What the task asks >> Whenever a line in the records below contains "trapezoid", pick it out.

Stored items:
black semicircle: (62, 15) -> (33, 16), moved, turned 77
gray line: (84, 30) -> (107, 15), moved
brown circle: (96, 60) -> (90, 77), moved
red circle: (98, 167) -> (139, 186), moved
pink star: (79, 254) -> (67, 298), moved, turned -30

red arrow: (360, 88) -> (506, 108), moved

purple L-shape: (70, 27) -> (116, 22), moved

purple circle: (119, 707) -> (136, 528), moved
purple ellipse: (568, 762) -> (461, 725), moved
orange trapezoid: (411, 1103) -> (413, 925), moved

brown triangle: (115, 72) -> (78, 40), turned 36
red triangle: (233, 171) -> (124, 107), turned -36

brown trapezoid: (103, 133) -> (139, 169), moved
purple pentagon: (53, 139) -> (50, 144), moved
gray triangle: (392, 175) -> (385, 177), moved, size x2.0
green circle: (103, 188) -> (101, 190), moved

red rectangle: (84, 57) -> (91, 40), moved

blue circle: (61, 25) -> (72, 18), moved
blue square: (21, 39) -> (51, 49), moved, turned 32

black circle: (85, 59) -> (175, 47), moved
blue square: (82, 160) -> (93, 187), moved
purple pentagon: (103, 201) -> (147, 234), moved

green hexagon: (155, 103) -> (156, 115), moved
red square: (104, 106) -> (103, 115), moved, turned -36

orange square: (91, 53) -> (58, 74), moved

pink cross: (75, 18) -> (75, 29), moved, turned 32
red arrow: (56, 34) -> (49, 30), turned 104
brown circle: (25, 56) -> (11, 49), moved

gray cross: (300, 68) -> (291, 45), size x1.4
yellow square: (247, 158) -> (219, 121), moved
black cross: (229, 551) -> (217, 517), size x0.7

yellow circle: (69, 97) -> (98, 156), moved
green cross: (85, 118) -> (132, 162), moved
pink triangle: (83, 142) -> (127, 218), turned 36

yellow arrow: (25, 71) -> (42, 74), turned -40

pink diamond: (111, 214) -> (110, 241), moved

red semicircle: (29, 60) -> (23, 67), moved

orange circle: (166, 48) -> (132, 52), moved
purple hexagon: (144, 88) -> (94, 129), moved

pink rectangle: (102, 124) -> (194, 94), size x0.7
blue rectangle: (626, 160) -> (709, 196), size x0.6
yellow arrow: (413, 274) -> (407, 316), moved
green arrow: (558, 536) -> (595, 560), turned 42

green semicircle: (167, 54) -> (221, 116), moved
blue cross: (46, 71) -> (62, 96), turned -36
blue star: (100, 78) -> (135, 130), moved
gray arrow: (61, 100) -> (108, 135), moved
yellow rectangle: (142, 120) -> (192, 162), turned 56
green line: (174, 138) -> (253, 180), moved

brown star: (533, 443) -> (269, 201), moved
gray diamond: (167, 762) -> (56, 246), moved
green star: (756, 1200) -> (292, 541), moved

Result >>
orange trapezoid: (411, 1103) -> (413, 925), moved
brown trapezoid: (103, 133) -> (139, 169), moved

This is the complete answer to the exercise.